Задание
Определите в материале все строки, где встречается слово «appoggiatura», и выпишите их полностью. Регистр букв учитывается.

Исходные данные
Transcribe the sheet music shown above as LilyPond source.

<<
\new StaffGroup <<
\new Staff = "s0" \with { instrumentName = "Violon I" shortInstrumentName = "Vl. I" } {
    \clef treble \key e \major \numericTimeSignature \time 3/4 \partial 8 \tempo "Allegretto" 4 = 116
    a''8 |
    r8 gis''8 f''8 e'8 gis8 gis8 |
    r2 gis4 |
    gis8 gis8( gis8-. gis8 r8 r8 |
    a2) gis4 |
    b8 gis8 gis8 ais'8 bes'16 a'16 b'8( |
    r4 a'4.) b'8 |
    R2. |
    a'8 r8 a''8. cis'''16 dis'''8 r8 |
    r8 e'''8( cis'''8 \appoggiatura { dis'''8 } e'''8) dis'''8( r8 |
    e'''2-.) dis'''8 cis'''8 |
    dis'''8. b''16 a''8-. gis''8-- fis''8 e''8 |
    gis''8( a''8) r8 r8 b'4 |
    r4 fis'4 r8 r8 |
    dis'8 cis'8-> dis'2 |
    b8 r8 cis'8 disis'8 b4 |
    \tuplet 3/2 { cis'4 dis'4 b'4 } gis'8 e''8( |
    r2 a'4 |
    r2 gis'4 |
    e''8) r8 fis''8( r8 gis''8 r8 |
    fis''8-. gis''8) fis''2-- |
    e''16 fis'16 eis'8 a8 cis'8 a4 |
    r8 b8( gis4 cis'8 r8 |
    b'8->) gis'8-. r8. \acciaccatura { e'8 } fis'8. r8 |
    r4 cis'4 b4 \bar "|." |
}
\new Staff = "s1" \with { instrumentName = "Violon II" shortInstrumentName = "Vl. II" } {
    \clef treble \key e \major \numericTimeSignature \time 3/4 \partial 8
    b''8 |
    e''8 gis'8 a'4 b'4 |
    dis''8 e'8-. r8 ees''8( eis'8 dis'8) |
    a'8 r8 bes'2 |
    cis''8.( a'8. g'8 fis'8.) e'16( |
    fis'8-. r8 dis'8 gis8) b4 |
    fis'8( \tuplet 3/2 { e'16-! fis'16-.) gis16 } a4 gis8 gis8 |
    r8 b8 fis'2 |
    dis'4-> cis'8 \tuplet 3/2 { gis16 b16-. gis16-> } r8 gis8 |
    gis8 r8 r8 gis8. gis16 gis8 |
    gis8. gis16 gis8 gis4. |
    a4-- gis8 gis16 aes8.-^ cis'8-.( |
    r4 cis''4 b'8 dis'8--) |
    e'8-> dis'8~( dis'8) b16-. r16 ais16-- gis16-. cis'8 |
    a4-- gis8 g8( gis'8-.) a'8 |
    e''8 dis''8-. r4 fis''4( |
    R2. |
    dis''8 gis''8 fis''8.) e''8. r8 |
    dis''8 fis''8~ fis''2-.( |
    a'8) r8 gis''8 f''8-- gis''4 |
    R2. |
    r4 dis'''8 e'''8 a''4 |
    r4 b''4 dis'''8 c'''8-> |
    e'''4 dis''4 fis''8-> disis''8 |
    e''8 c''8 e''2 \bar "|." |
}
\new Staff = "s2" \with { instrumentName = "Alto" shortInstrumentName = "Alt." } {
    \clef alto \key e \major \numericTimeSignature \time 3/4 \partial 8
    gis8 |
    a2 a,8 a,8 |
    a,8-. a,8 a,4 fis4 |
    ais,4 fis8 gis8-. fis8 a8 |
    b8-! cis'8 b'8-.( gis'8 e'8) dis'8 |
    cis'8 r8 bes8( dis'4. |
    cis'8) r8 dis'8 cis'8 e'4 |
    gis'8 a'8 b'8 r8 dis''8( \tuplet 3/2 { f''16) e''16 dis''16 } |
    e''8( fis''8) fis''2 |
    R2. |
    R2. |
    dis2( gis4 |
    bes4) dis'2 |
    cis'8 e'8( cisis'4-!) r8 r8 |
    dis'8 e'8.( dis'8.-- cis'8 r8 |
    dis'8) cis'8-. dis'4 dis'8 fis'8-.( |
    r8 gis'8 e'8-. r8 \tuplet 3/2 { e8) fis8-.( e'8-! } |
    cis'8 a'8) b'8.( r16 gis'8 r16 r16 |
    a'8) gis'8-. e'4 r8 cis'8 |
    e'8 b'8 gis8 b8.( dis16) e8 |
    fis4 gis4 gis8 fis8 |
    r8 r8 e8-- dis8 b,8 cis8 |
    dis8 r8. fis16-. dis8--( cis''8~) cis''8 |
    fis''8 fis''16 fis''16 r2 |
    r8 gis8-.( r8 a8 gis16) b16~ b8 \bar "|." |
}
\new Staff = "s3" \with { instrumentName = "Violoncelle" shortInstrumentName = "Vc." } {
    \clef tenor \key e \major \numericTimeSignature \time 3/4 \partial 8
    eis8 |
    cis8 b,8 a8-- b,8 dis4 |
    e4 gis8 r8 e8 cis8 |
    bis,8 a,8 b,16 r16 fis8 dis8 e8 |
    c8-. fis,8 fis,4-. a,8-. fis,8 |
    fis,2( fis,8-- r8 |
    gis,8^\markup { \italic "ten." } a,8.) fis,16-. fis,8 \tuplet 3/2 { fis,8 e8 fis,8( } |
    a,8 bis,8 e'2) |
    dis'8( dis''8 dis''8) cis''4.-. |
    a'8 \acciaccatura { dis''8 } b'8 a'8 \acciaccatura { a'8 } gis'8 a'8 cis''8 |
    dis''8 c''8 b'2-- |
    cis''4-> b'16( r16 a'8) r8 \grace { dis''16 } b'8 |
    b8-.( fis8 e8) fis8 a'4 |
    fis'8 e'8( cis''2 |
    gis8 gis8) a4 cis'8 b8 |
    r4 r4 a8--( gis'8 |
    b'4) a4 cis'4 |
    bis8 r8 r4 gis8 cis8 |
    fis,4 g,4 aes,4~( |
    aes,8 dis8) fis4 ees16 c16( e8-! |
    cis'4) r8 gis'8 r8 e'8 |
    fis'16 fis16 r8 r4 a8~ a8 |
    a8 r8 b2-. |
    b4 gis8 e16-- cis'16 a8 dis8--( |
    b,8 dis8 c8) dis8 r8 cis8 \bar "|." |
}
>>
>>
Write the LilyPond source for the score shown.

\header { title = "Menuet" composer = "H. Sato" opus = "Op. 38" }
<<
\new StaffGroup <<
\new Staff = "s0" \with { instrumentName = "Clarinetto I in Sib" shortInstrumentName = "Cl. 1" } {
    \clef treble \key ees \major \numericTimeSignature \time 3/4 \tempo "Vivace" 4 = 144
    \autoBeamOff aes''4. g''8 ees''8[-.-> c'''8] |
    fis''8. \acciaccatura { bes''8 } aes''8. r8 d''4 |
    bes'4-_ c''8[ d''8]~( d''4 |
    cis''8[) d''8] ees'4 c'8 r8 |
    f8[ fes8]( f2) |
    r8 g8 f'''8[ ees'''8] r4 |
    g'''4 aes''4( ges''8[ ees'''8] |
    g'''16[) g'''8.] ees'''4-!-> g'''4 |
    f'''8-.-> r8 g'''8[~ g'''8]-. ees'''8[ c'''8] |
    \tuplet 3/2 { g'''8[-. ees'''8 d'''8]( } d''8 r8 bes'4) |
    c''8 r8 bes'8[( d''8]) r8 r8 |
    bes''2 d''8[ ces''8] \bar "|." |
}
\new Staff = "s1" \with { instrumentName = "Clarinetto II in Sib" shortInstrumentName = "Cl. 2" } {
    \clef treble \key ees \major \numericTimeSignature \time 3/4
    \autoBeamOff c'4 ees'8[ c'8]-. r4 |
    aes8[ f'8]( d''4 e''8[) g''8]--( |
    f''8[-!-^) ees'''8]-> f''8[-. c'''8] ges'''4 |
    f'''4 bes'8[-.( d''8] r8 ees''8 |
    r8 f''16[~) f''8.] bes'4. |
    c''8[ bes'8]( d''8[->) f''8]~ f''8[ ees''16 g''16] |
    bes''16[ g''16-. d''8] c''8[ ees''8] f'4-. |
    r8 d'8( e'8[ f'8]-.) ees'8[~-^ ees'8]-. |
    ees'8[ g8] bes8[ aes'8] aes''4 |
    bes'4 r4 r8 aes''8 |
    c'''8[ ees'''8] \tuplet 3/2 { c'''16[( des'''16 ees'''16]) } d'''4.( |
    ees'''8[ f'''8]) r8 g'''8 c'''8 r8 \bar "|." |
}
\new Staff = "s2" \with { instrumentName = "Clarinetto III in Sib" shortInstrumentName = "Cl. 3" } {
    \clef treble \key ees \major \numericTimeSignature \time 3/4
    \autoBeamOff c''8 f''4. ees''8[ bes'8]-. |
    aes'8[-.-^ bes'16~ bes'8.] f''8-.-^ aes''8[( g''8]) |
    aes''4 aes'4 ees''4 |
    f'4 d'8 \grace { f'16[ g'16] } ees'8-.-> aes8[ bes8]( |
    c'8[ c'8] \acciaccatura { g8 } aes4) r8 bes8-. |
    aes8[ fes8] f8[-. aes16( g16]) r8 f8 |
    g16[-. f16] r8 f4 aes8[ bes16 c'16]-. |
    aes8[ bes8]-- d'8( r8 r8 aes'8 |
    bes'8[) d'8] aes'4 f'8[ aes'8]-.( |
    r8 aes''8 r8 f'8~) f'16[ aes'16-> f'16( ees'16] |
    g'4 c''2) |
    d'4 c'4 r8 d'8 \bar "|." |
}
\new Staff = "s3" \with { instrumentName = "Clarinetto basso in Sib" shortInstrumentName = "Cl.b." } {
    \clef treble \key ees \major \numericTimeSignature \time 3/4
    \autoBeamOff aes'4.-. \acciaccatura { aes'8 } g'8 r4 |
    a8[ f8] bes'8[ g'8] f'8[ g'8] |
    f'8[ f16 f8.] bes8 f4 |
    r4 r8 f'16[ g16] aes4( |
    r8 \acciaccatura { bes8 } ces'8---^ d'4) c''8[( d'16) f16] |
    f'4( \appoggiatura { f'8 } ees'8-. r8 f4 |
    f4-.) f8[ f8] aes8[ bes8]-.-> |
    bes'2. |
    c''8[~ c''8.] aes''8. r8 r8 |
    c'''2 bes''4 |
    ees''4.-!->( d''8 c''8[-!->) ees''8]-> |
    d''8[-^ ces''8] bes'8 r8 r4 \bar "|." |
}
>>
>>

Результат выполнения
    r8 e'''8( cis'''8 \appoggiatura { dis'''8 } e'''8) dis'''8( r8 |
    f'4( \appoggiatura { f'8 } ees'8-. r8 f4 |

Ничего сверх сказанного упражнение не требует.